> REQUIREMENT:
Lines containing the word "grey" are to be copied from the data below.

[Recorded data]
........
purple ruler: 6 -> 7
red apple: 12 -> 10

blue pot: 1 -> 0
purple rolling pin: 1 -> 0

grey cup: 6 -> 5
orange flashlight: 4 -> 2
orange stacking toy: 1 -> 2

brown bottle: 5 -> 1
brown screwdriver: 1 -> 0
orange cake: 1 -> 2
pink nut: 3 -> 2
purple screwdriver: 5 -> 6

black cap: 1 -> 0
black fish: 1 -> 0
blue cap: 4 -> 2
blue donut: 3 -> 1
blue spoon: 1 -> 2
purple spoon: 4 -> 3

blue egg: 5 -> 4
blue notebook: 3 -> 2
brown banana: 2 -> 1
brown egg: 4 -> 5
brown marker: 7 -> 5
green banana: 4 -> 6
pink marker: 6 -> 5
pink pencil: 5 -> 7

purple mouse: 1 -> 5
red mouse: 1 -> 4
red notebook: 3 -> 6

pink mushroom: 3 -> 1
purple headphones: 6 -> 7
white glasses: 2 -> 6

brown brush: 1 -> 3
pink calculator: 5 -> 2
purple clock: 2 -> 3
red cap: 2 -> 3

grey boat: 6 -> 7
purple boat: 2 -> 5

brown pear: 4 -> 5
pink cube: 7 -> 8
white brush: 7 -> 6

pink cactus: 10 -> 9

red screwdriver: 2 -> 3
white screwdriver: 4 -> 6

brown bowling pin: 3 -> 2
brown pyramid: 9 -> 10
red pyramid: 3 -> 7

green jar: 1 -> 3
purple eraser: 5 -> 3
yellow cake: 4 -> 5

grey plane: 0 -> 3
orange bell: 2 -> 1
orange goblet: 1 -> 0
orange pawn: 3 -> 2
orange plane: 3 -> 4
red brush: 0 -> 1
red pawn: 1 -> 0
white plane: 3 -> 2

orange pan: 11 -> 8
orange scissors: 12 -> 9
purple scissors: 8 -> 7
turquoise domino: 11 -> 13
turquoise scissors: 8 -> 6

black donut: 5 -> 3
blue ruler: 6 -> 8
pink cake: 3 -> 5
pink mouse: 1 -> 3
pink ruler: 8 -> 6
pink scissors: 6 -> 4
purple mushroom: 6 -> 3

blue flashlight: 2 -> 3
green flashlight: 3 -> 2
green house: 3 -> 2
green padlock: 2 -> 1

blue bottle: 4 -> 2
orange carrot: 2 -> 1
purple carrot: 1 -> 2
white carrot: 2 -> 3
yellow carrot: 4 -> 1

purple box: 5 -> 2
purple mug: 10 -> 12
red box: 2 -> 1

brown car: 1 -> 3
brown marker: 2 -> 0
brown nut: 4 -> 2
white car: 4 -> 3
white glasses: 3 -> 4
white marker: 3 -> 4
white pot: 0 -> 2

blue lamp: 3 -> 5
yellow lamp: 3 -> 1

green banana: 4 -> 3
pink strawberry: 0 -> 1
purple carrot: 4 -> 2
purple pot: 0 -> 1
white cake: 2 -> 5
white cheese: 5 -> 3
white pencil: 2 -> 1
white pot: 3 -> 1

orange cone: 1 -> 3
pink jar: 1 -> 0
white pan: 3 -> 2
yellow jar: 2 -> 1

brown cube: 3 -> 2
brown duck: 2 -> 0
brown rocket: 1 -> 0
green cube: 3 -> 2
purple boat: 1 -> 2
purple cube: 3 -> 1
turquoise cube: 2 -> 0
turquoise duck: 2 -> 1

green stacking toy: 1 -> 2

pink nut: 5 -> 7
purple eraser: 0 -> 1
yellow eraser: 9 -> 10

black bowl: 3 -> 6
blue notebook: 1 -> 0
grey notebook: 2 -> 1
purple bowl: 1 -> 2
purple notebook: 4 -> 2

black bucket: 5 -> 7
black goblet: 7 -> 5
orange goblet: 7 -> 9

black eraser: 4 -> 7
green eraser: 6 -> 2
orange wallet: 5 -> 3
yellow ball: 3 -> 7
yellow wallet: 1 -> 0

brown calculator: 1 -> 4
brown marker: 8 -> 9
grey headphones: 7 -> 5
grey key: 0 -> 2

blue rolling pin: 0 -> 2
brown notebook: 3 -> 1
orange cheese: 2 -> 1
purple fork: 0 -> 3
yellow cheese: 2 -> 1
........
> ANSWER BELOW:
grey cup: 6 -> 5
grey boat: 6 -> 7
grey plane: 0 -> 3
grey notebook: 2 -> 1
grey headphones: 7 -> 5
grey key: 0 -> 2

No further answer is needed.